→ **DIRECTIONS FOR THIS TASK**
The copy you produce must hold every record exactly, and none of the images.

→ **SUPPLIED MATERIAL**
-*-

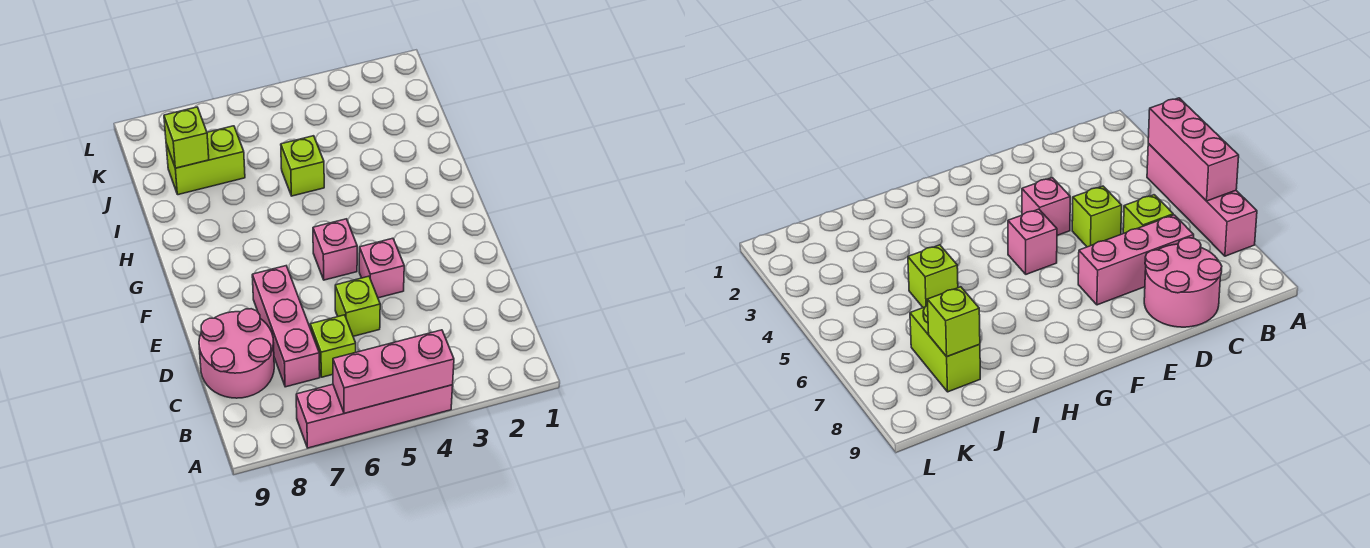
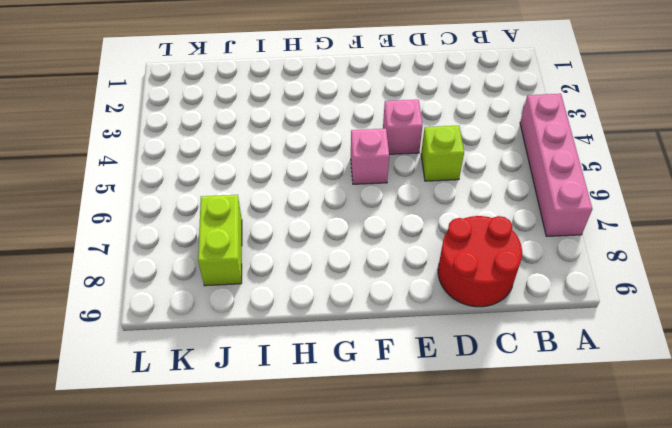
red round brick C8:D9 level 1 -> pink round brick C8:D9 level 1
none -> lime brick C6 level 1
none -> pink brick C7:E7 level 1

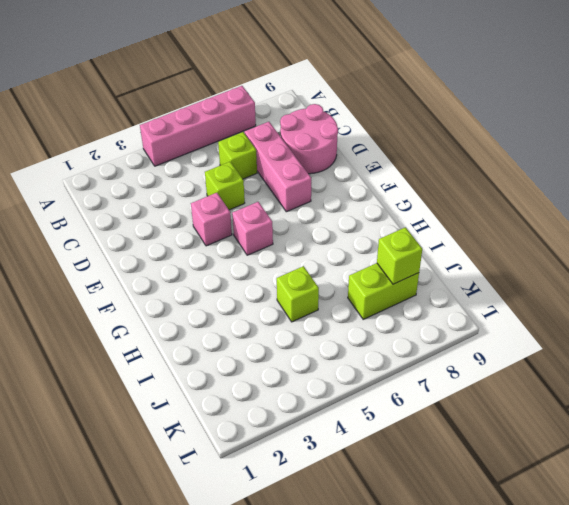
none -> pink brick A4:A6 level 2

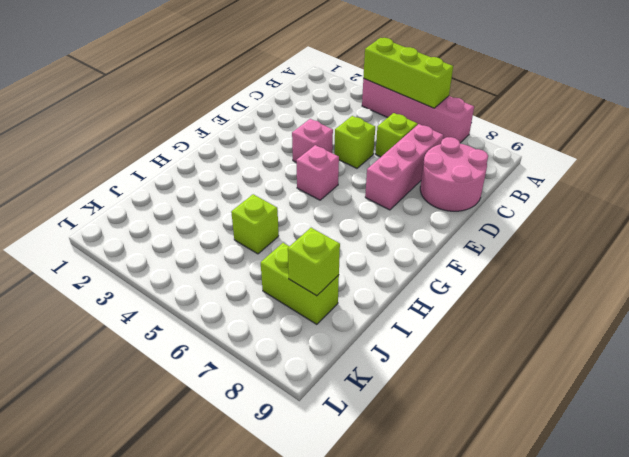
lime brick A4:A6 level 2 -> pink brick A4:A6 level 2

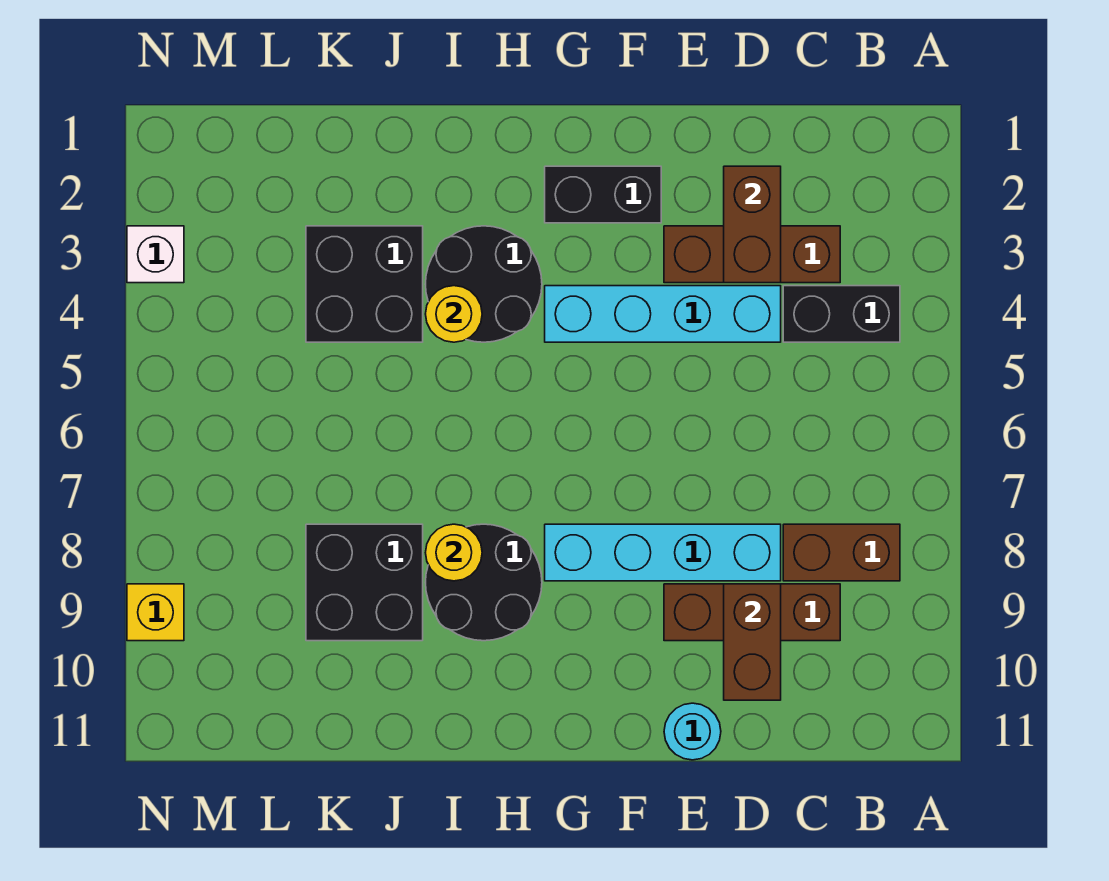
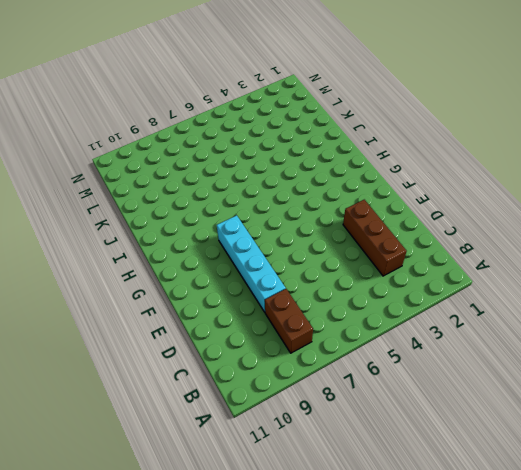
none -> black brick B4:C4 level 1
none -> brown brick C9:E9 level 1
none -> cyan brick D4:G4 level 1

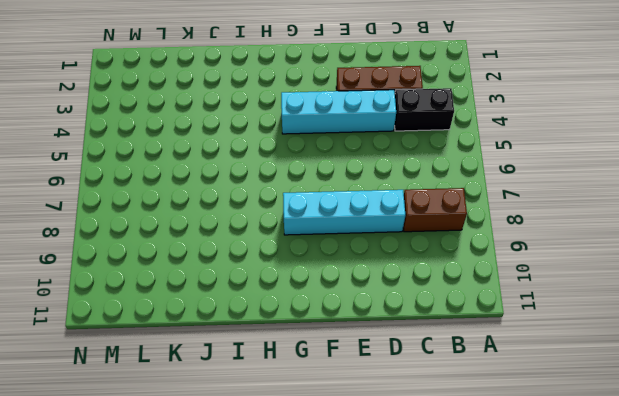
none -> brown brick C9:E9 level 1
none -> cyan round brick E11 level 1
none -> black brick F2:G2 level 1

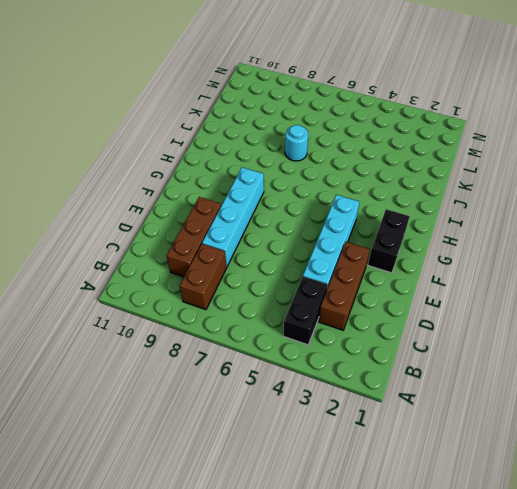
cyan round brick J7 level 1 -> cyan round brick E11 level 1
none -> black round brick H3:I4 level 1
none -> black round brick H8:I9 level 1
none -> black brick J3:K4 level 1

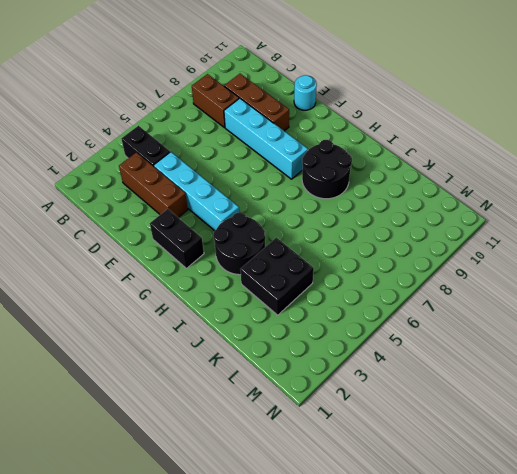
none -> black brick J8:K9 level 1
none -> white brick N3 level 1
none -> yellow brick N9 level 1

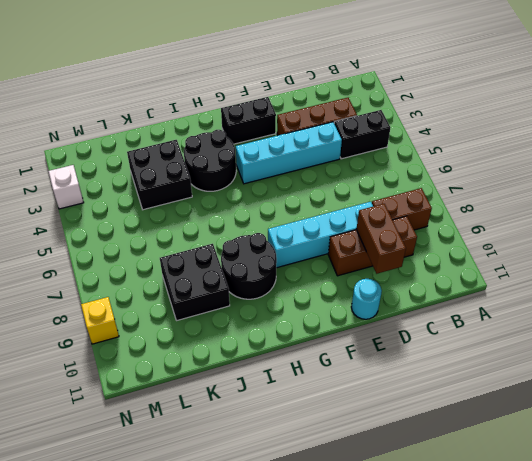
none -> brown brick D2:D3 level 2
none -> yellow round brick I4 level 2
none -> yellow round brick I8 level 2

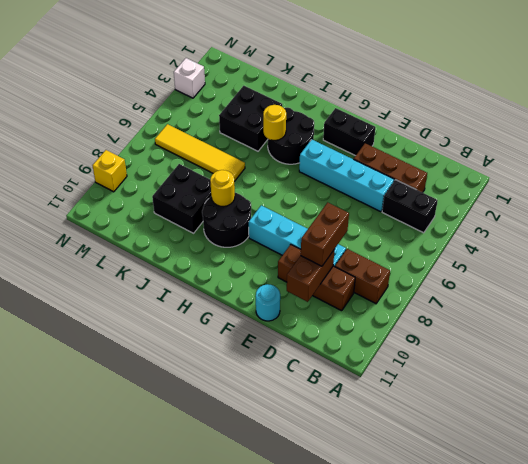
brown brick D8:D9 level 3 -> brown brick D2:D3 level 2
yellow tile J6:M6 level 1 -> none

-*-

→ **RESPONSE**
red round brick C8:D9 level 1 -> pink round brick C8:D9 level 1
none -> lime brick C6 level 1
none -> pink brick C7:E7 level 1

none -> pink brick A4:A6 level 2

lime brick A4:A6 level 2 -> pink brick A4:A6 level 2

none -> black brick B4:C4 level 1
none -> brown brick C9:E9 level 1
none -> cyan brick D4:G4 level 1

none -> brown brick C9:E9 level 1
none -> cyan round brick E11 level 1
none -> black brick F2:G2 level 1

cyan round brick J7 level 1 -> cyan round brick E11 level 1
none -> black round brick H3:I4 level 1
none -> black round brick H8:I9 level 1
none -> black brick J3:K4 level 1

none -> black brick J8:K9 level 1
none -> white brick N3 level 1
none -> yellow brick N9 level 1

none -> brown brick D2:D3 level 2
none -> yellow round brick I4 level 2
none -> yellow round brick I8 level 2

brown brick D8:D9 level 3 -> brown brick D2:D3 level 2
yellow tile J6:M6 level 1 -> none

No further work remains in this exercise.